Problem to solve: What you write should be an exact repeat of the lines from the one with "R23: none -> 1k (COM, SIG)" through the final line below, minus the pictures.

Records to use:

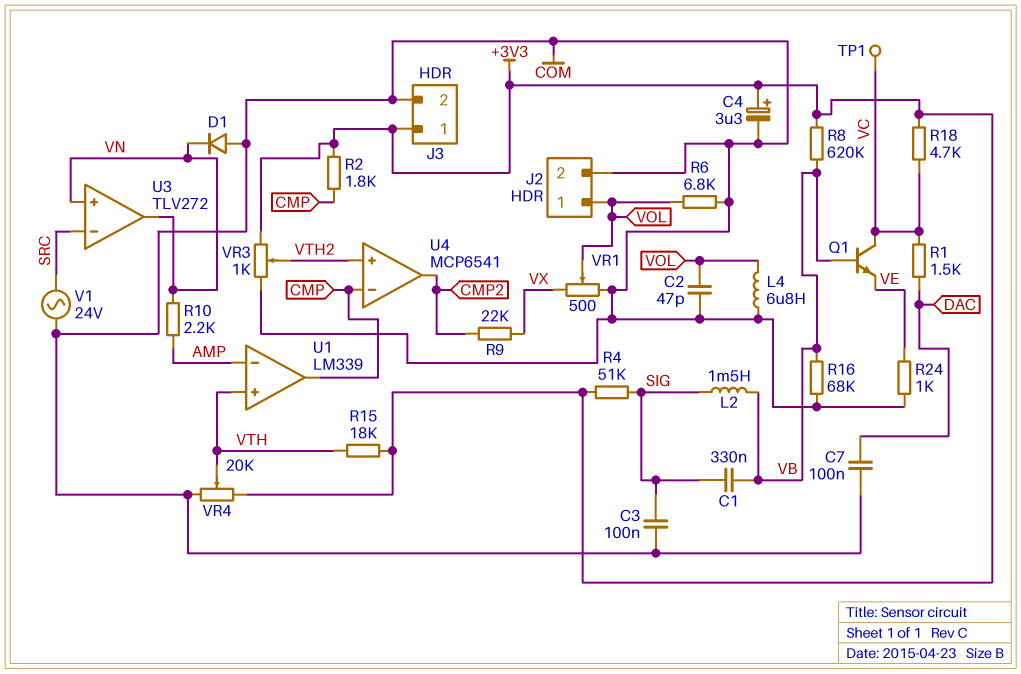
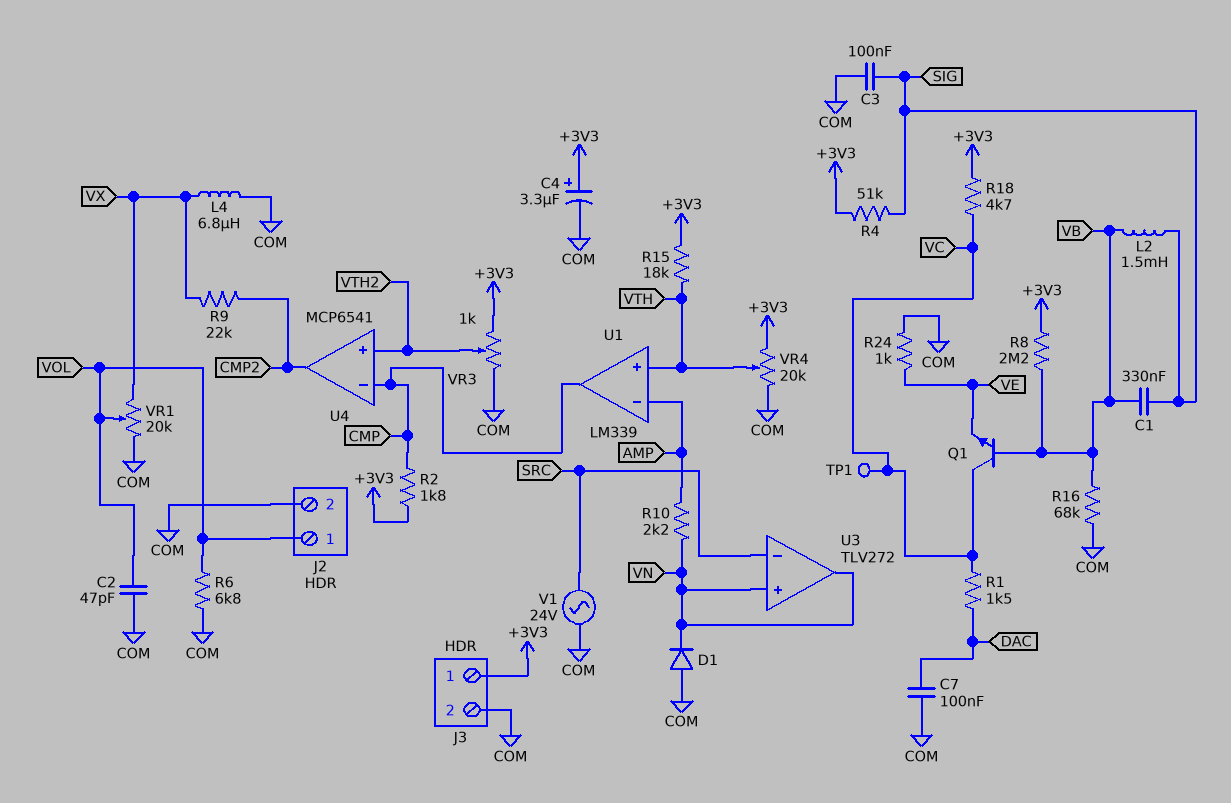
L4: 6.8uH (COM, VOL) -> 6.8uH (COM, VX)
R8: 620k (+3V3, VB) -> 2.2M (+3V3, VB)
VR1: 500 (COM, VX, wiper VOL) -> 20k (COM, VX, wiper VOL)

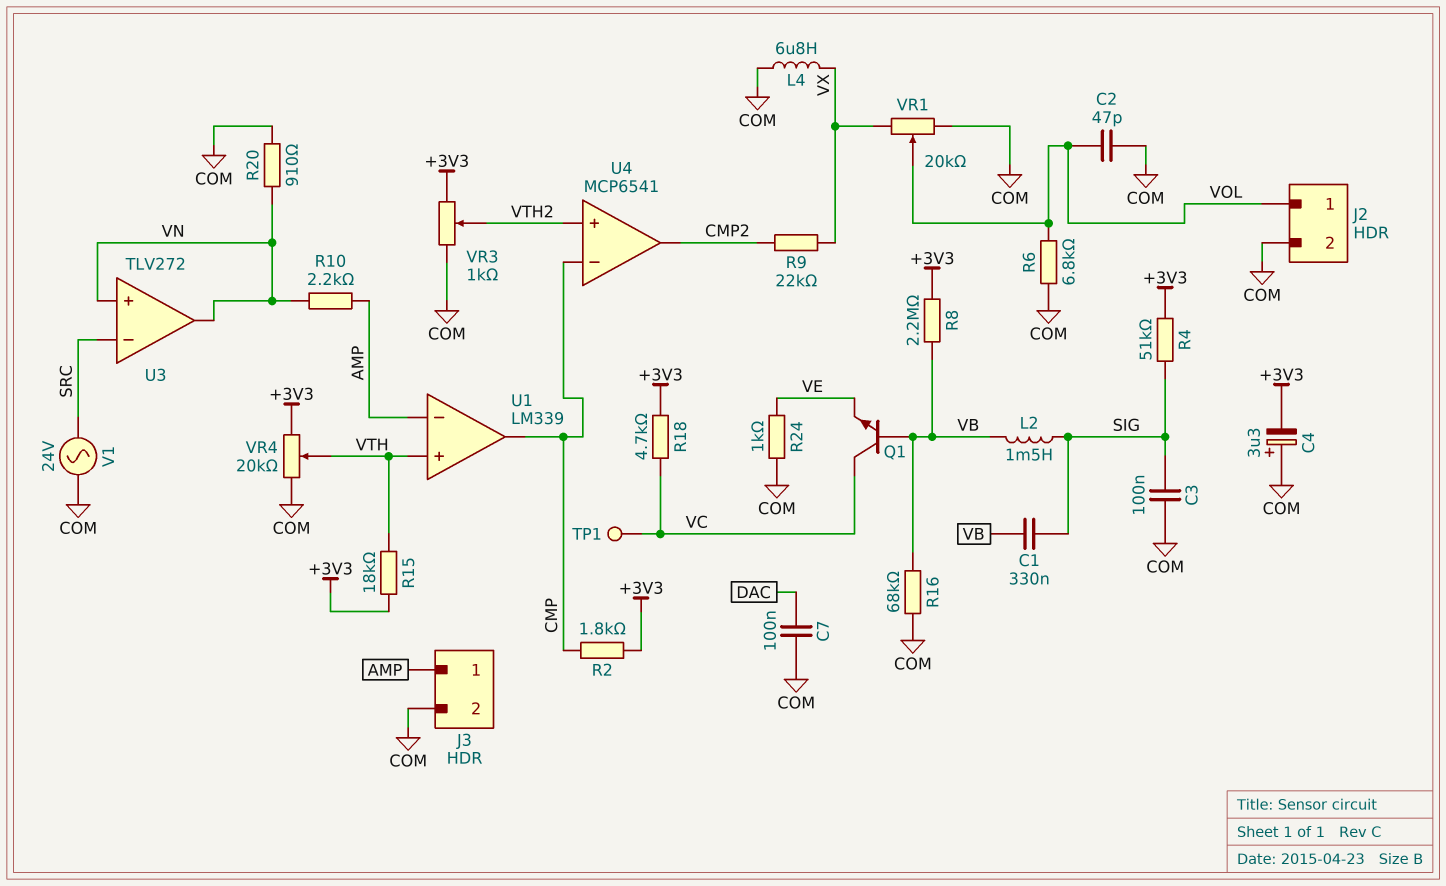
C4: 3.3uF (plus +3V3, minus COM) -> 3.3uF (plus COM, minus +3V3)
D1: diode (A COM, K VN) -> none
J3 pin 1: +3V3 -> AMP
R1: 1.5k (DAC, VC) -> none
R20: none -> 910 (COM, VN)

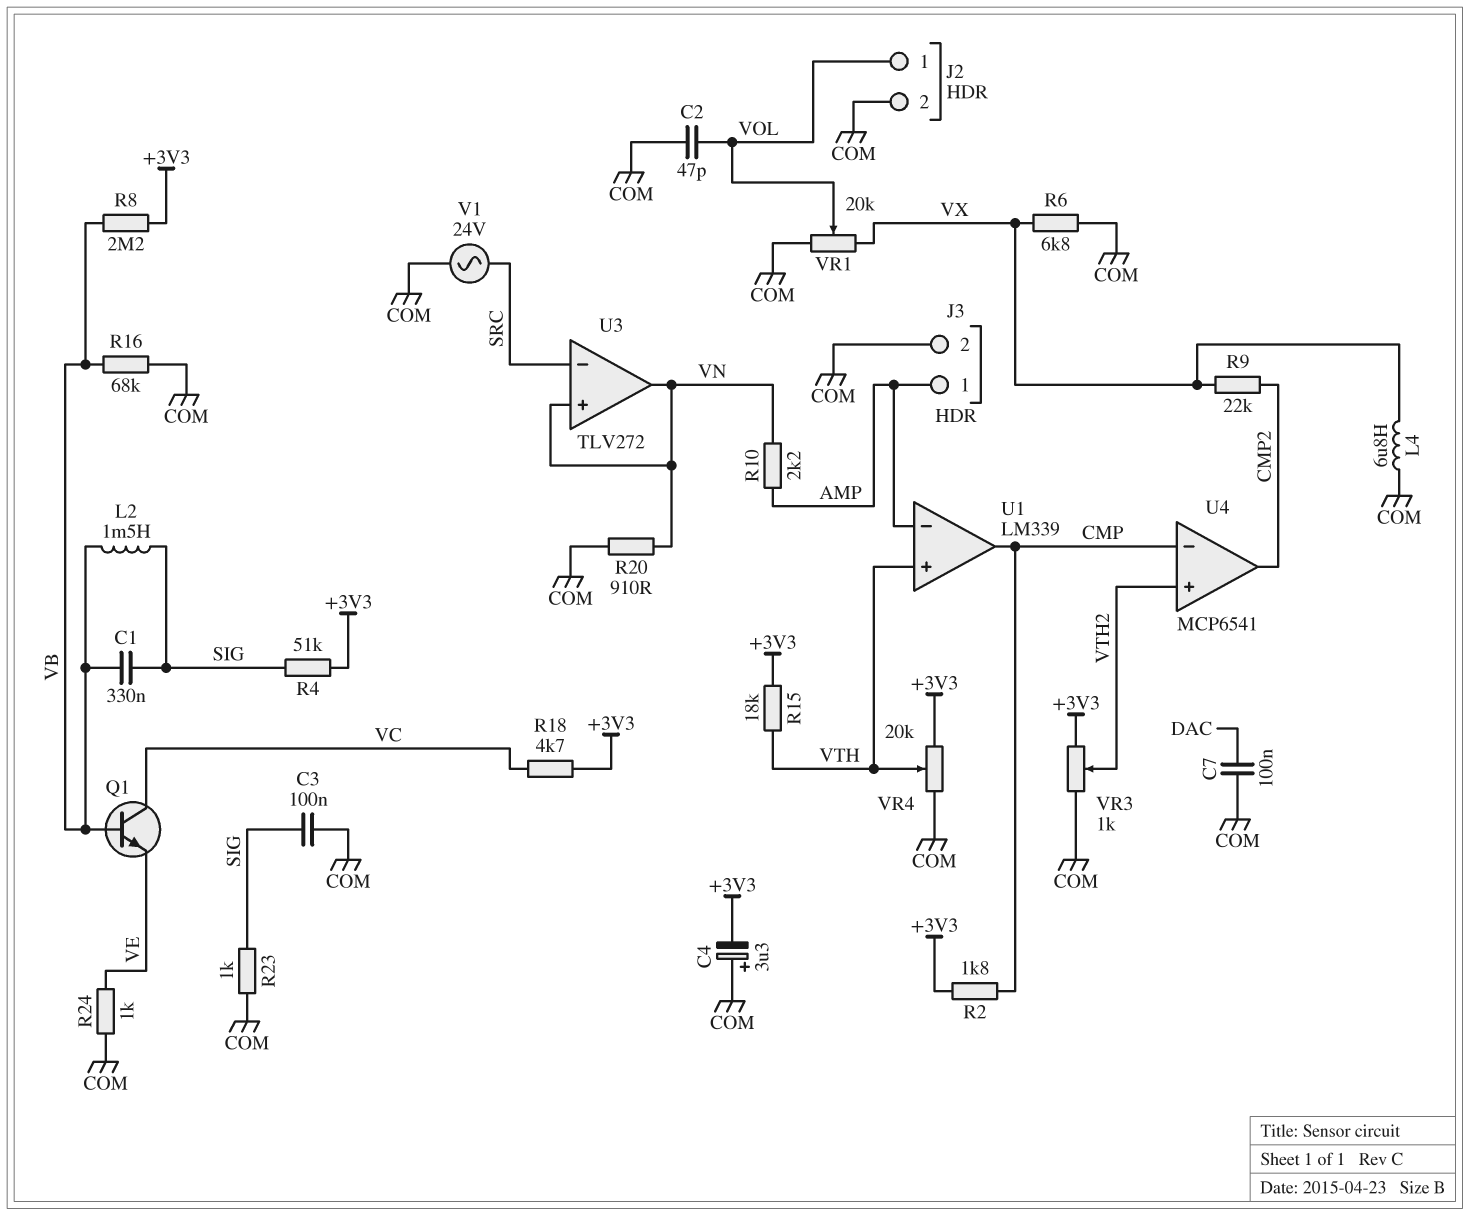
R6: 6.8k (COM, VOL) -> 6.8k (COM, VX)
R23: none -> 1k (COM, SIG)
TP1: test point (VC) -> none

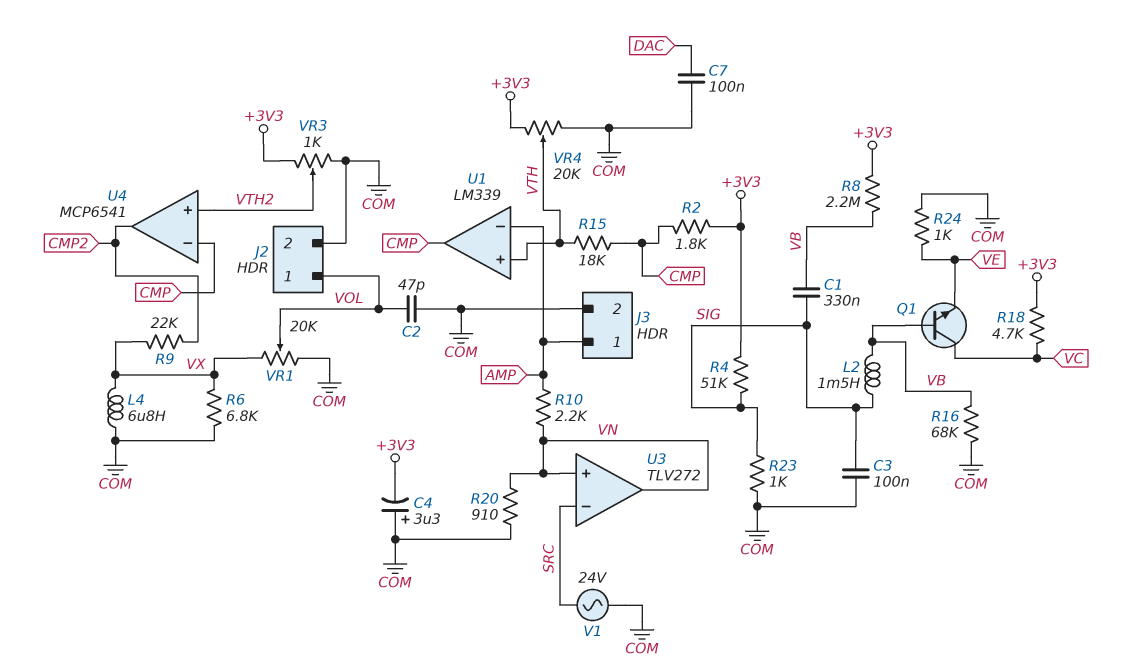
R15: 18k (+3V3, VTH) -> 18k (CMP, VTH)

Answer area:
R23: none -> 1k (COM, SIG)
TP1: test point (VC) -> none

R15: 18k (+3V3, VTH) -> 18k (CMP, VTH)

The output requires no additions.